> **TASK TO CARRY OUT**: Below is a listing; repeat exactly the lines from the one containing "The second view gained" to the one containing "The camera went 30 degrees right and 5 degrees down.", both included.

> **DATA IN THIS EXERCISE**:
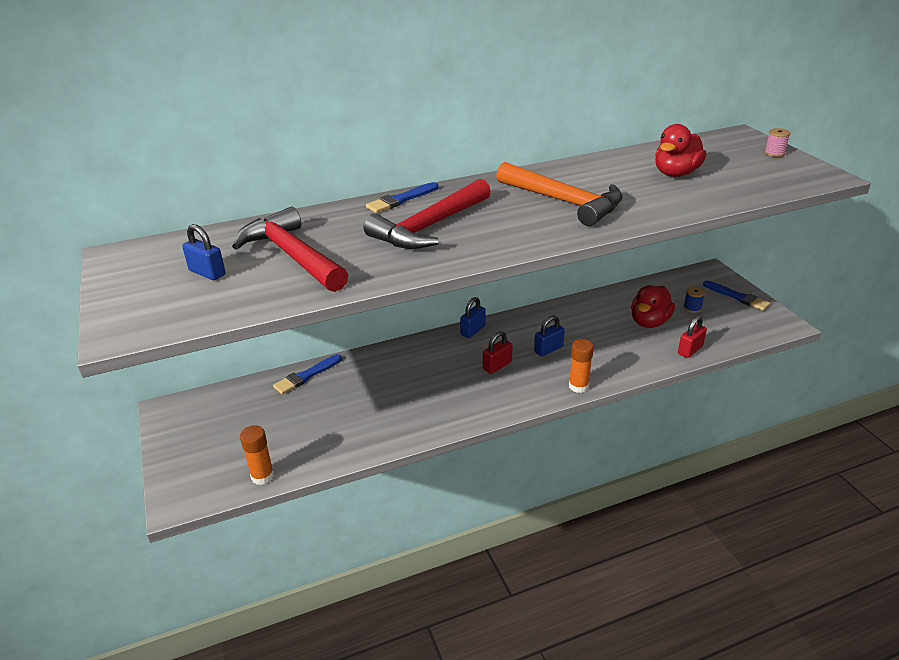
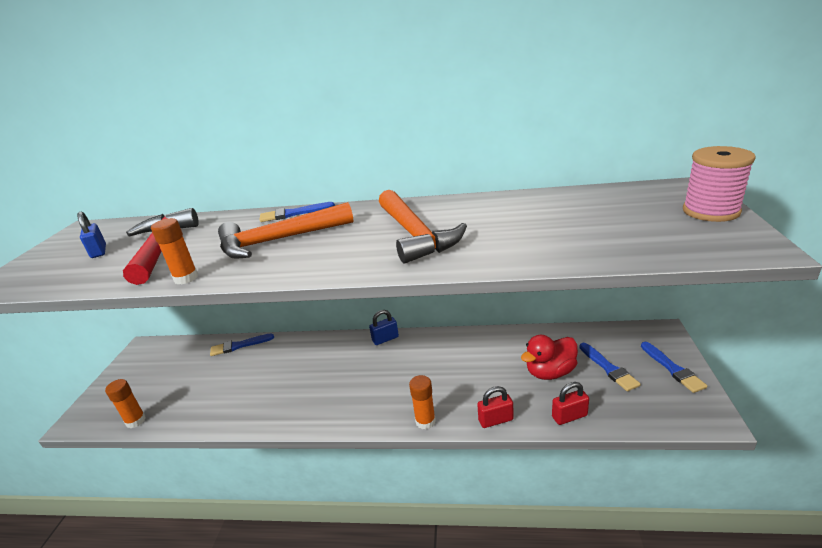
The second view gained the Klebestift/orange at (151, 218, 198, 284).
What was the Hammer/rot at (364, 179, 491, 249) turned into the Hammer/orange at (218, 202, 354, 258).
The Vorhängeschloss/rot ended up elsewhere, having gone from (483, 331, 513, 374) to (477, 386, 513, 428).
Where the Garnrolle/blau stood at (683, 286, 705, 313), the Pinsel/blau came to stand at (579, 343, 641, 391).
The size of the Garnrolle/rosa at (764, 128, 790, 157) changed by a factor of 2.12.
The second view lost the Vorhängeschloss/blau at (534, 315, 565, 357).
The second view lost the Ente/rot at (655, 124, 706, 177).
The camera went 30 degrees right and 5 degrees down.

==

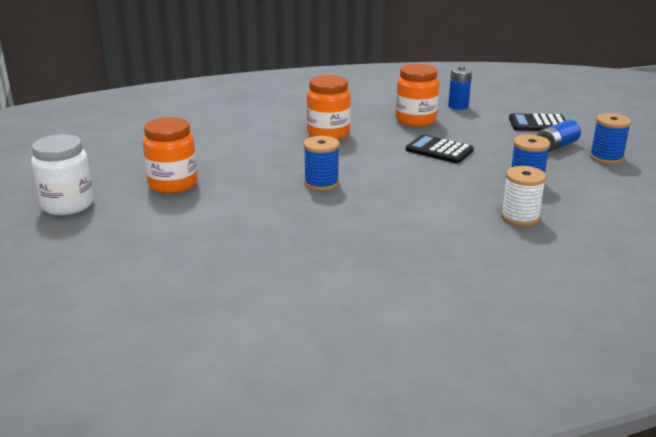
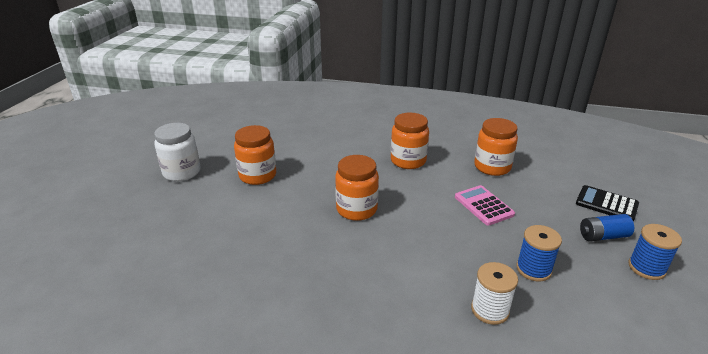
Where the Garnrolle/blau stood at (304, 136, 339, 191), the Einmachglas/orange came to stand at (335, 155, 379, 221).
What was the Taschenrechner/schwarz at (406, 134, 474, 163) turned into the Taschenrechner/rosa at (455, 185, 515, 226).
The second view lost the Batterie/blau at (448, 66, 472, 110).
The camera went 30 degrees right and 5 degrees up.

> **SOLUTION FOR THIS TASK**:
The second view gained the Klebestift/orange at (151, 218, 198, 284).
What was the Hammer/rot at (364, 179, 491, 249) turned into the Hammer/orange at (218, 202, 354, 258).
The Vorhängeschloss/rot ended up elsewhere, having gone from (483, 331, 513, 374) to (477, 386, 513, 428).
Where the Garnrolle/blau stood at (683, 286, 705, 313), the Pinsel/blau came to stand at (579, 343, 641, 391).
The size of the Garnrolle/rosa at (764, 128, 790, 157) changed by a factor of 2.12.
The second view lost the Vorhängeschloss/blau at (534, 315, 565, 357).
The second view lost the Ente/rot at (655, 124, 706, 177).
The camera went 30 degrees right and 5 degrees down.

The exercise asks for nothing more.